(Task description): Count the lines in the material that contain the string "acciaccatura", matching case exactly, and reply with the number alone.

(Task data):
***
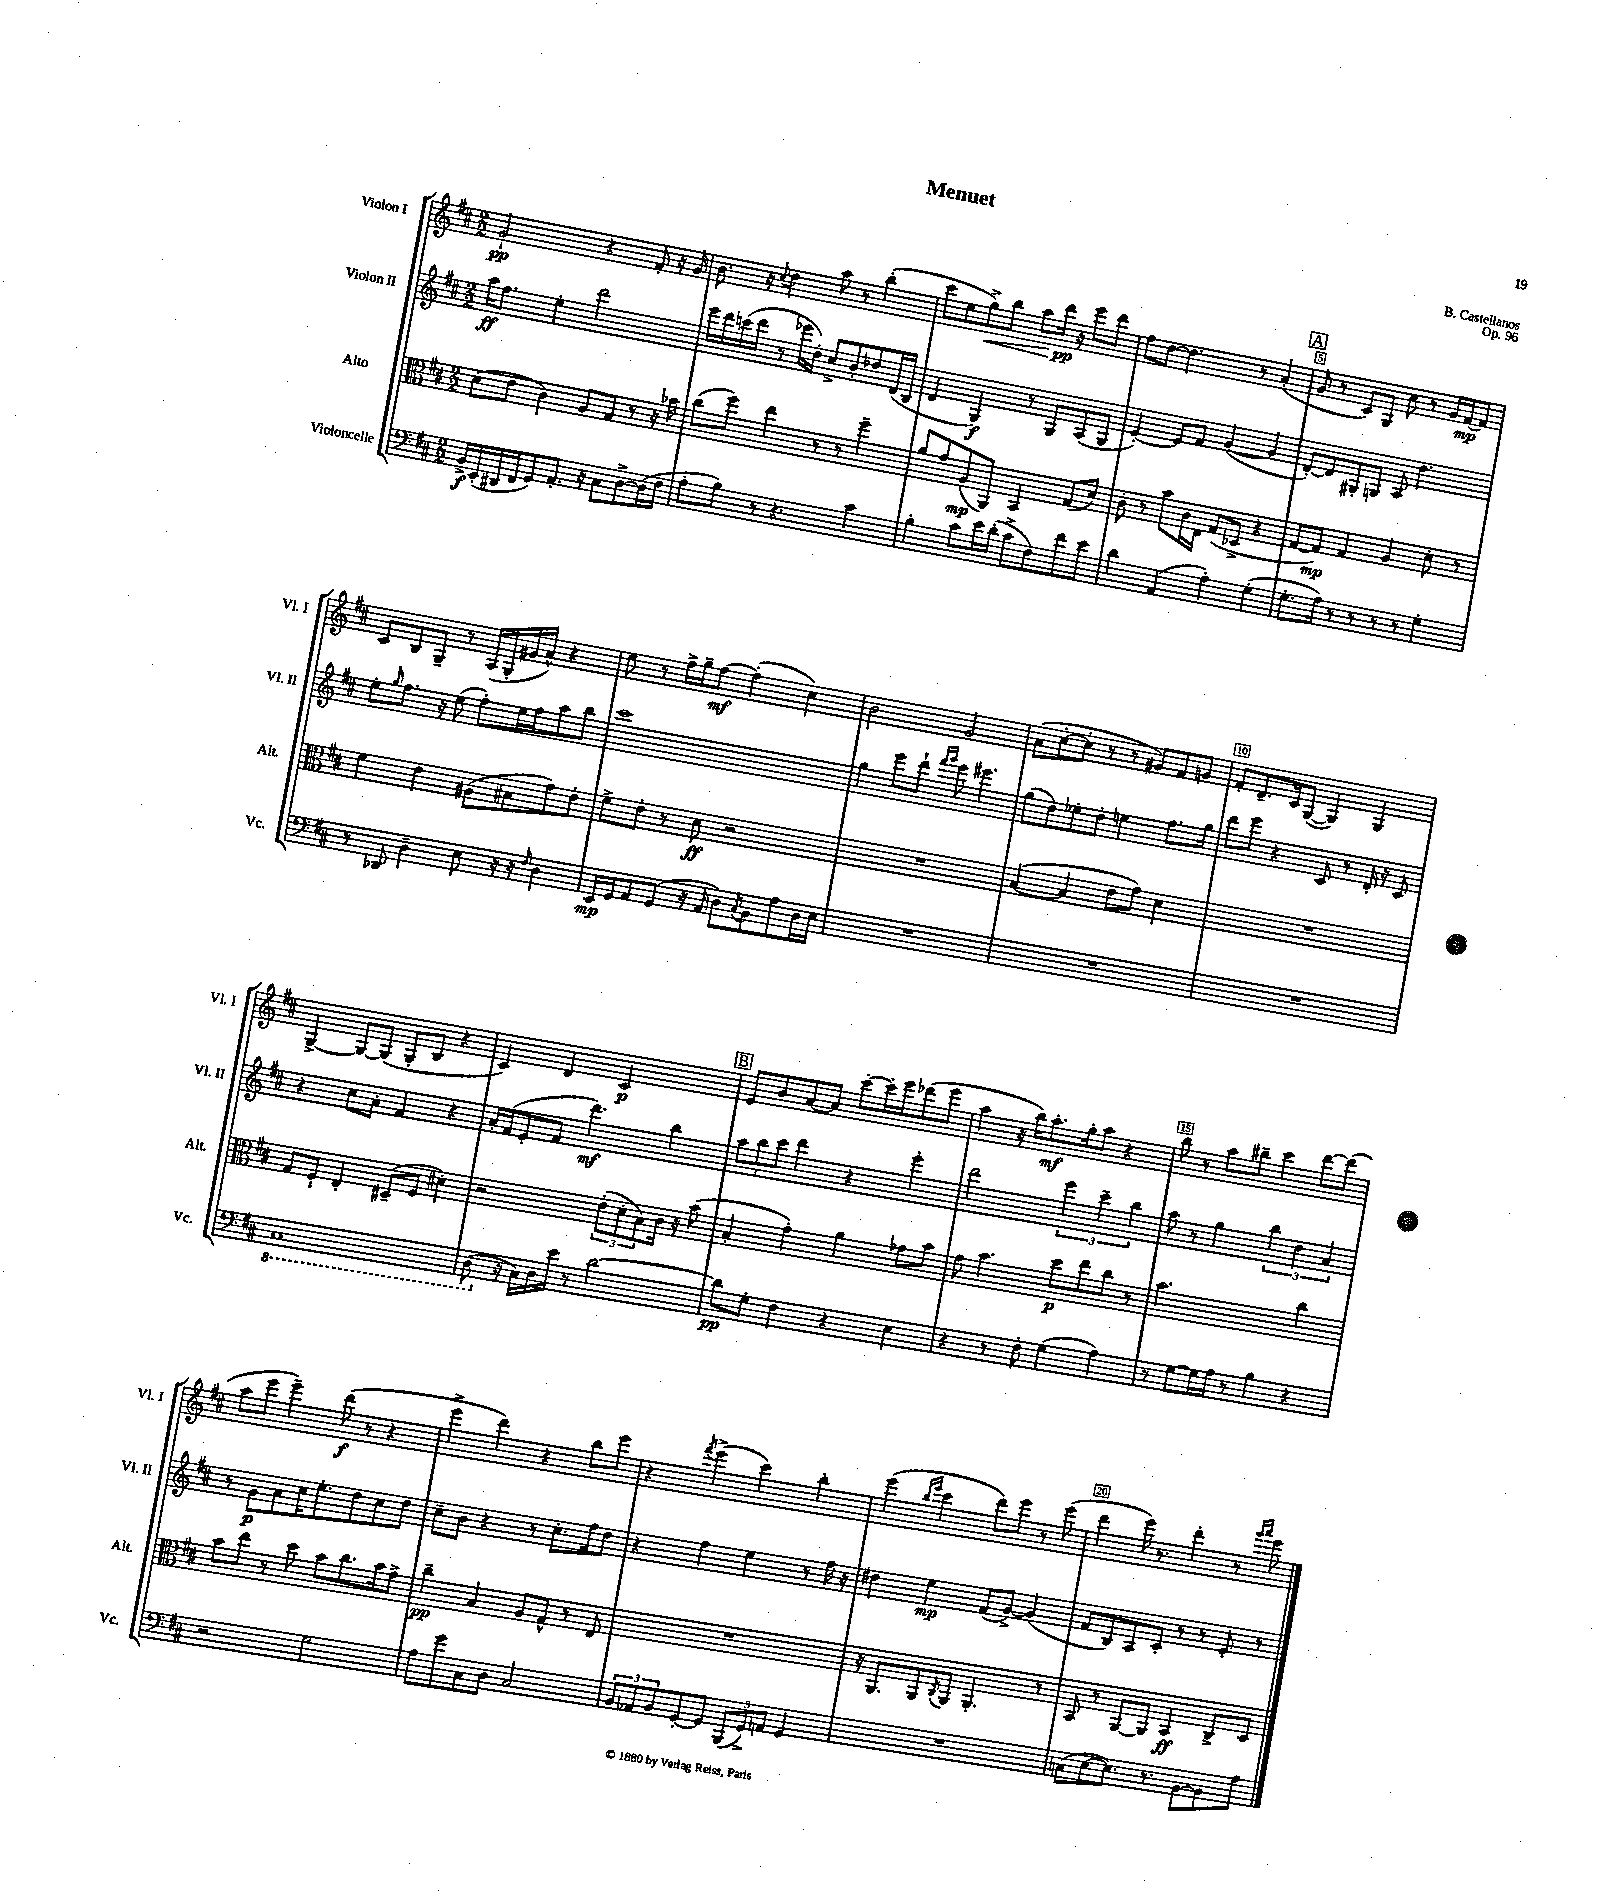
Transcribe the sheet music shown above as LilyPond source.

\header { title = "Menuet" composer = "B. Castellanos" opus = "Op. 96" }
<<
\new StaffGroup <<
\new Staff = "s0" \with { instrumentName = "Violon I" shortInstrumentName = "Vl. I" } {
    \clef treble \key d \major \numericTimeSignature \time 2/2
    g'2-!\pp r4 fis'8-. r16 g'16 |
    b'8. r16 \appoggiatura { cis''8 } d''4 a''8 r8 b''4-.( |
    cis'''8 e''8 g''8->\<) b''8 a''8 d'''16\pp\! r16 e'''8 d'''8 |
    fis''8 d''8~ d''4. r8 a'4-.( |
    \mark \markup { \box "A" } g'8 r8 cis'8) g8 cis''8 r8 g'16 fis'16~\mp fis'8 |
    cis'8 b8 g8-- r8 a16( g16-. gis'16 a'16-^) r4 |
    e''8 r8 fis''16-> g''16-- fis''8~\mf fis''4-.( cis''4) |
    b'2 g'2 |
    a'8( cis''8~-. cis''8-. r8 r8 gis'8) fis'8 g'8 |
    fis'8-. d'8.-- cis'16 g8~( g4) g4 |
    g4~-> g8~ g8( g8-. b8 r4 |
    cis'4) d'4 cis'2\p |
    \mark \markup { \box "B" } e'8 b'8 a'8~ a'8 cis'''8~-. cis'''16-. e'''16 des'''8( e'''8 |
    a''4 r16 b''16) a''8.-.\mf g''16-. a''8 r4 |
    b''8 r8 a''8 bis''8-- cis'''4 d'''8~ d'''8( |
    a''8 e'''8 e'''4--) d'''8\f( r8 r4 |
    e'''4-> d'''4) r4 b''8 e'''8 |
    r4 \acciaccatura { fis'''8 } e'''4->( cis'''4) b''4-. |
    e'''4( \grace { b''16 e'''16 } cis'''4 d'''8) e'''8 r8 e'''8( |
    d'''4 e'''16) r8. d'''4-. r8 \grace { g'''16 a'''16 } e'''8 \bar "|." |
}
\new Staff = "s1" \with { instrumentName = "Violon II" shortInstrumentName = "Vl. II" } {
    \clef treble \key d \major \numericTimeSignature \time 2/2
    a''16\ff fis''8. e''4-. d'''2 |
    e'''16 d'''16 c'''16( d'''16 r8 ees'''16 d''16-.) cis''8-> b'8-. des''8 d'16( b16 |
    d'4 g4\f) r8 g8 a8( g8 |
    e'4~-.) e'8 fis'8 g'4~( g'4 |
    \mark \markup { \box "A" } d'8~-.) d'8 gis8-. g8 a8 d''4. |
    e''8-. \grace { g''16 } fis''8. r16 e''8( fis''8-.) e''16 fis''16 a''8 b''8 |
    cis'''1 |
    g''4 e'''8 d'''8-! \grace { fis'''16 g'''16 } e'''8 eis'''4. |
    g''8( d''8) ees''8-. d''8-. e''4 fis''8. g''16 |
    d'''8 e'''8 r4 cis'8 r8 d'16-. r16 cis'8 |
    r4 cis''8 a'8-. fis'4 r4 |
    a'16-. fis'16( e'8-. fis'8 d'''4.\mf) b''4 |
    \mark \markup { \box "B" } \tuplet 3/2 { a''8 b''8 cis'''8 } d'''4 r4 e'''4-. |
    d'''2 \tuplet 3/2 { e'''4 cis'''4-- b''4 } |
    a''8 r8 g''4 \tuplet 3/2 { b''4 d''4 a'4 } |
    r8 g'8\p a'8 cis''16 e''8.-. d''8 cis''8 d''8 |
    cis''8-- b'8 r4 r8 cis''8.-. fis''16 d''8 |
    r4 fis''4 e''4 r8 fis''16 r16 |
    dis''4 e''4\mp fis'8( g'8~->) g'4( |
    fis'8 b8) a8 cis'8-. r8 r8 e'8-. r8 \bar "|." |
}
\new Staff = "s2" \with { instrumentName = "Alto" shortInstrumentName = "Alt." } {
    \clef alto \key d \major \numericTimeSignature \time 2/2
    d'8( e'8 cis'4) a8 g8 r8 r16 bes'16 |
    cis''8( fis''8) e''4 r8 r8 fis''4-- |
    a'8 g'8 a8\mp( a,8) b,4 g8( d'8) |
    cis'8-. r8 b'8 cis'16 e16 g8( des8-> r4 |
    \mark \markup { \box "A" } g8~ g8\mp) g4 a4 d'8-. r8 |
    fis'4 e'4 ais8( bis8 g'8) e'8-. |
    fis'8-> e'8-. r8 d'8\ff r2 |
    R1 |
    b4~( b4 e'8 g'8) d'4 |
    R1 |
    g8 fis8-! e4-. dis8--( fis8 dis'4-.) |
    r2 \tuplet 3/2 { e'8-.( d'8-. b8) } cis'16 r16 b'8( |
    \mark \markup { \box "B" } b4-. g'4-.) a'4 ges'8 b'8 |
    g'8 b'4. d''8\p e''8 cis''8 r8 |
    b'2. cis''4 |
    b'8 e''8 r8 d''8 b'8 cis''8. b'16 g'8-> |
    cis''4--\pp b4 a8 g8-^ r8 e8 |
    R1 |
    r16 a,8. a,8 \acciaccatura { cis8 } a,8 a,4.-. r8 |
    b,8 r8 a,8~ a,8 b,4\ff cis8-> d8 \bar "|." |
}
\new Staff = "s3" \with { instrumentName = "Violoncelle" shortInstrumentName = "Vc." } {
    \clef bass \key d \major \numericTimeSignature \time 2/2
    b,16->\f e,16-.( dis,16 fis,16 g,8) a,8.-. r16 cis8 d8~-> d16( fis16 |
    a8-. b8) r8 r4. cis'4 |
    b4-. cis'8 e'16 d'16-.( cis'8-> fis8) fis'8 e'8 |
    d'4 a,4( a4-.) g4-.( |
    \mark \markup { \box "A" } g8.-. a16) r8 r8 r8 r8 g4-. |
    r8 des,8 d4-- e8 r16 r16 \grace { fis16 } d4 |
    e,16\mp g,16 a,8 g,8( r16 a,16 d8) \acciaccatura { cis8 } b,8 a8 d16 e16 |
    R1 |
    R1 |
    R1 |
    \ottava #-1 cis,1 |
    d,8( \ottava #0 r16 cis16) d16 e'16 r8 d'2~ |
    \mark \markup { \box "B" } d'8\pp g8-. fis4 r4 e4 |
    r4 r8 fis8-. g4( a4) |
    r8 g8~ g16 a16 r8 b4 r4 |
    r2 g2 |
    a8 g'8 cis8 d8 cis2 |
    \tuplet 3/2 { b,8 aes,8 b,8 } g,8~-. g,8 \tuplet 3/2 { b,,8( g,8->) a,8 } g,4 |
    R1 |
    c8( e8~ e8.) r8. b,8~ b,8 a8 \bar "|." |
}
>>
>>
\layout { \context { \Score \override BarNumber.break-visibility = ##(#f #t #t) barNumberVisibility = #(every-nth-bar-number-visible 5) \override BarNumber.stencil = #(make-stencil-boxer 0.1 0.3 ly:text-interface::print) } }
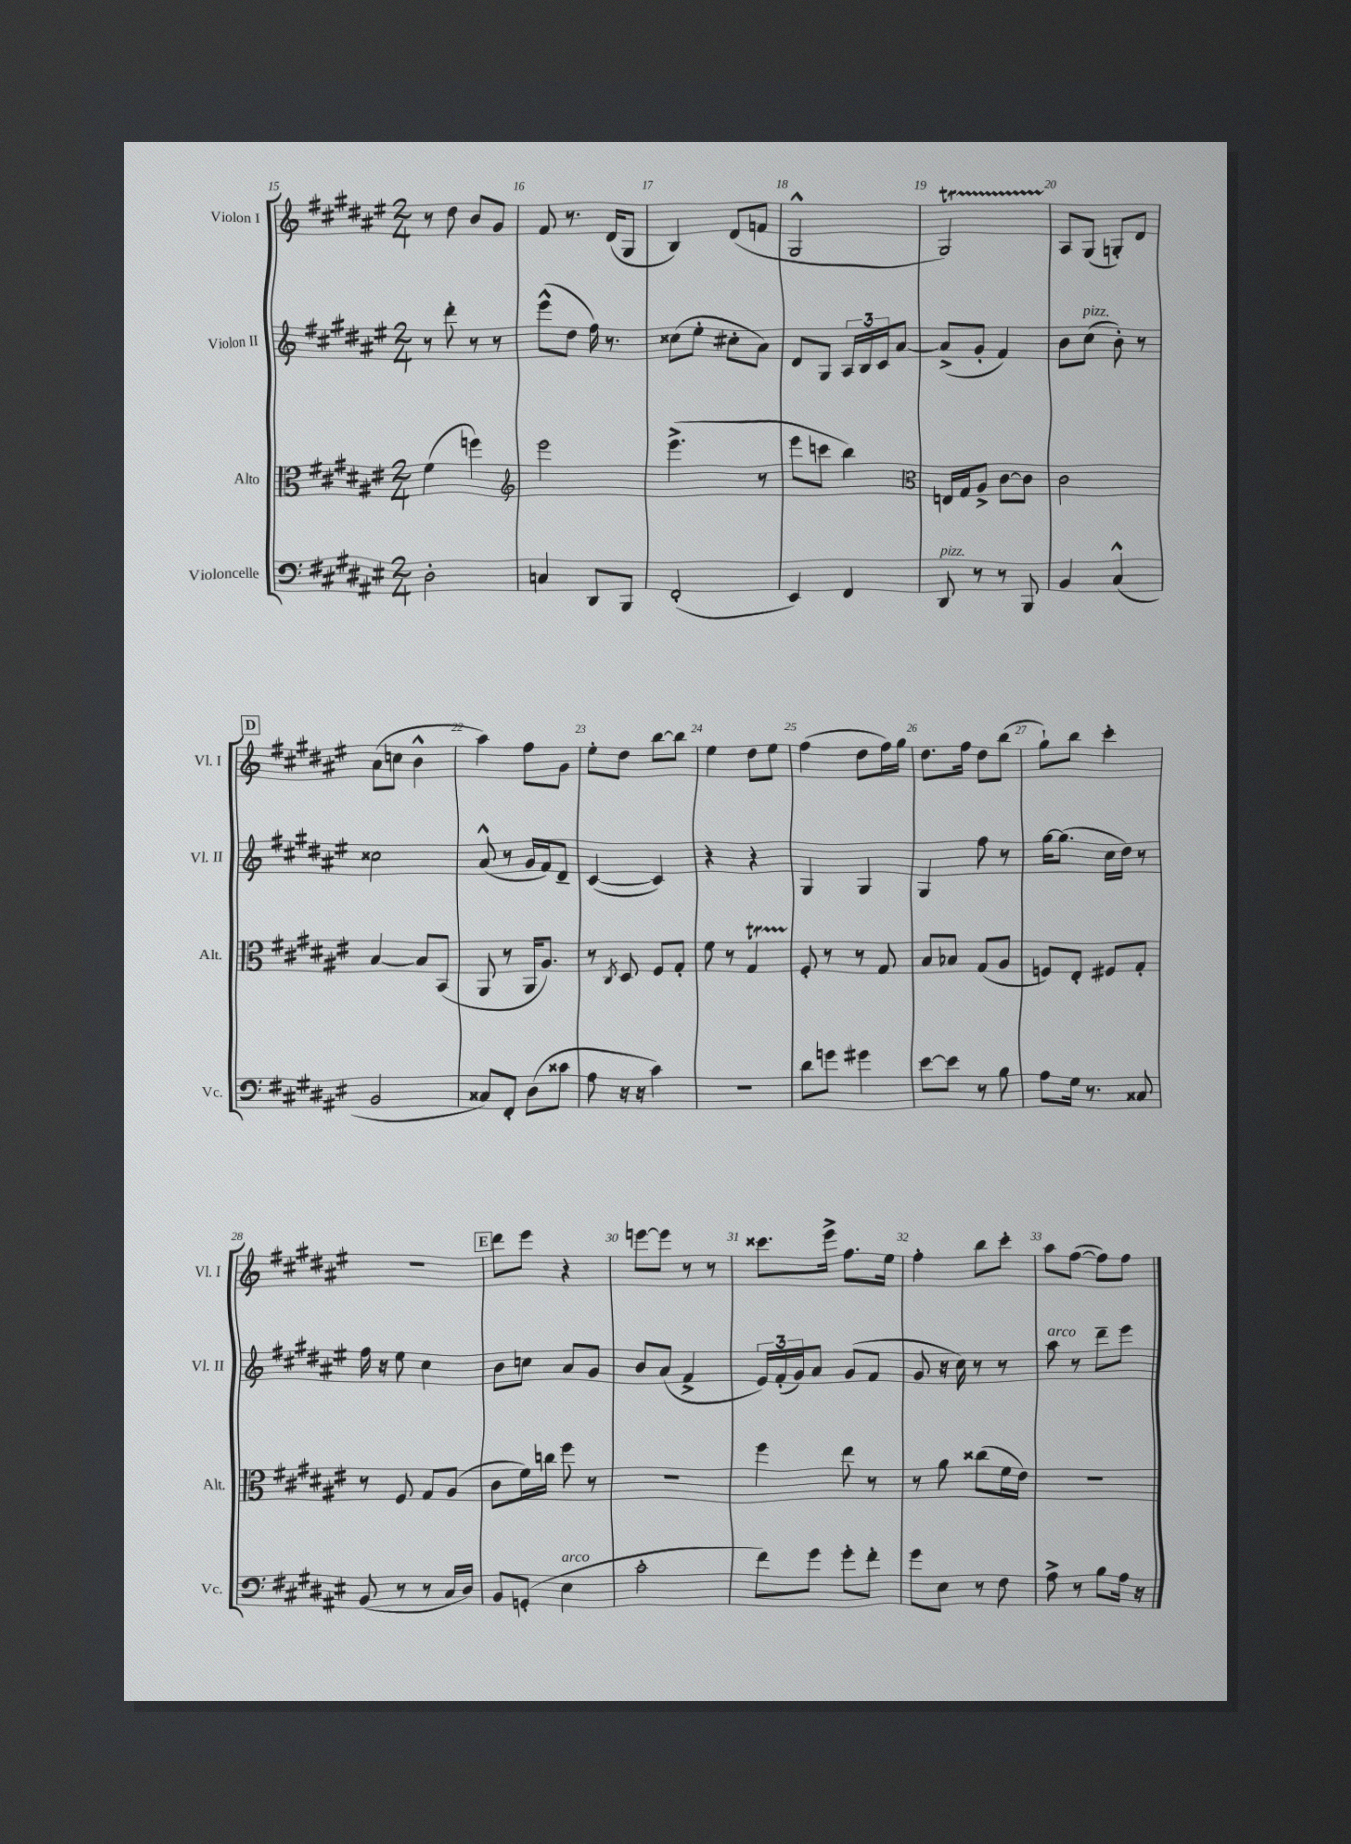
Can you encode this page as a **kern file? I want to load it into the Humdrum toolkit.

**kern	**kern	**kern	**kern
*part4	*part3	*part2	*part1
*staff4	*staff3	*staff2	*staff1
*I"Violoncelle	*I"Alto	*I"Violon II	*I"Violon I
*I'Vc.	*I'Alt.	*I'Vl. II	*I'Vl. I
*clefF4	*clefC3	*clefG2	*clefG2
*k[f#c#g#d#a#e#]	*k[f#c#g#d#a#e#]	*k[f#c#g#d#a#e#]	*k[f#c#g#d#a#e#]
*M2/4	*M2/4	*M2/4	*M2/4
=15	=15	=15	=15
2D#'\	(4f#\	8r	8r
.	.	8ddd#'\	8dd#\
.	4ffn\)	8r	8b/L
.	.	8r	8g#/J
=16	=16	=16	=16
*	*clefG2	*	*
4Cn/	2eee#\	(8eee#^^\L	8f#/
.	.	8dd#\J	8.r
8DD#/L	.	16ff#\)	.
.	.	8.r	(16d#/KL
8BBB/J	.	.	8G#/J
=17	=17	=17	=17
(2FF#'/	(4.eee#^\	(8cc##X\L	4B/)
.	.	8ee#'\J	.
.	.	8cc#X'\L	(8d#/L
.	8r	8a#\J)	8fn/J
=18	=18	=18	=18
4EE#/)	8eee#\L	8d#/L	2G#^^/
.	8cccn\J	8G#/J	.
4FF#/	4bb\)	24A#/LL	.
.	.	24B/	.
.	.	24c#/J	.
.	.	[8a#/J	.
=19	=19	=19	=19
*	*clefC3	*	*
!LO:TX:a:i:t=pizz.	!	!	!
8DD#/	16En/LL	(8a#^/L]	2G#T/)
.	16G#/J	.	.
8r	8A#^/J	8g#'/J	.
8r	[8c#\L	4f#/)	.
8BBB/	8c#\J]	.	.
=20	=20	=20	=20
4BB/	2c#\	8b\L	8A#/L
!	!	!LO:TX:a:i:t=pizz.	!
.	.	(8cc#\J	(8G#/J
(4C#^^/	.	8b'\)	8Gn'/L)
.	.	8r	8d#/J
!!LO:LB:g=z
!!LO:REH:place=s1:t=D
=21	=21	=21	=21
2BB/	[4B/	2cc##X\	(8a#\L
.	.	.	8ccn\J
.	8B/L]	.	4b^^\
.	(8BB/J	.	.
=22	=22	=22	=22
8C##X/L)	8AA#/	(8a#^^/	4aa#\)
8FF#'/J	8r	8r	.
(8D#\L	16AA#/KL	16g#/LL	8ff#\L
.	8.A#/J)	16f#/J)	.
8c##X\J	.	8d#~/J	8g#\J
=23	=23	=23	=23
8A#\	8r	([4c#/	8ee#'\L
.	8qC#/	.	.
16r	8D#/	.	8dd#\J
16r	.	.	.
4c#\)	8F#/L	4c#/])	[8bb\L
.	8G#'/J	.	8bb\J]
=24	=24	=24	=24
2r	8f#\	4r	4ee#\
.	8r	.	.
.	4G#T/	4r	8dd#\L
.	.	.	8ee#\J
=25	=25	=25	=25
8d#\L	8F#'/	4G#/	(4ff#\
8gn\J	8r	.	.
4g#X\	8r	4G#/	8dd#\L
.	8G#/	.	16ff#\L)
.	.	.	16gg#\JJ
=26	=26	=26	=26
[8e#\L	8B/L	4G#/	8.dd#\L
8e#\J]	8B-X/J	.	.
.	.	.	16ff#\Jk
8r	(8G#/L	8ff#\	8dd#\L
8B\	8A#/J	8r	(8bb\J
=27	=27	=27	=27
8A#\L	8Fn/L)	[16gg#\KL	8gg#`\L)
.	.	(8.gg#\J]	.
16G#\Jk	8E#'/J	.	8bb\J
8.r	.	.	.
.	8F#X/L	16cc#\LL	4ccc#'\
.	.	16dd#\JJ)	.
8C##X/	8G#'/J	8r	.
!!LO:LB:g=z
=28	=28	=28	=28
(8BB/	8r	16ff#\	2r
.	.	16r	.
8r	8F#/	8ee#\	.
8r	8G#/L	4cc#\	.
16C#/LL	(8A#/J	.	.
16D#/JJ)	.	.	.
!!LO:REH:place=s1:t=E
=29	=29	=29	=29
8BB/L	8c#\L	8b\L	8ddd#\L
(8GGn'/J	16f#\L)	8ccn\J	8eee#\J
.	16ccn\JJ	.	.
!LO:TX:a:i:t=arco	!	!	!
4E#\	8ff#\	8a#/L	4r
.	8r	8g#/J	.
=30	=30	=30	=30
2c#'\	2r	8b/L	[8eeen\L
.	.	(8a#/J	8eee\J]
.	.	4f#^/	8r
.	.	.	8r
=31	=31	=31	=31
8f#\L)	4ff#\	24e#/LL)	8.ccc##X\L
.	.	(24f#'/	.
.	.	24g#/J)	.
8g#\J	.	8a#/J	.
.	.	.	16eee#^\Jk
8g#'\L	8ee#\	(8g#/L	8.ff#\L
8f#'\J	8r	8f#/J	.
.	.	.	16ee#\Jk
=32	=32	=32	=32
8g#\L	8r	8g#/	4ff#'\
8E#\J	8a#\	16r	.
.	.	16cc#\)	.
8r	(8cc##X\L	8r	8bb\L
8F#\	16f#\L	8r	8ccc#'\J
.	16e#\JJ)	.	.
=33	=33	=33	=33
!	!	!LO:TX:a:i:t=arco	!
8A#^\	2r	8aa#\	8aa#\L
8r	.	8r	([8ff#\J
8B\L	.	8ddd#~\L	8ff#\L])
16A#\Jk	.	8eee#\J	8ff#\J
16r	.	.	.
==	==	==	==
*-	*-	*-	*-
***
(Solution to this task): 3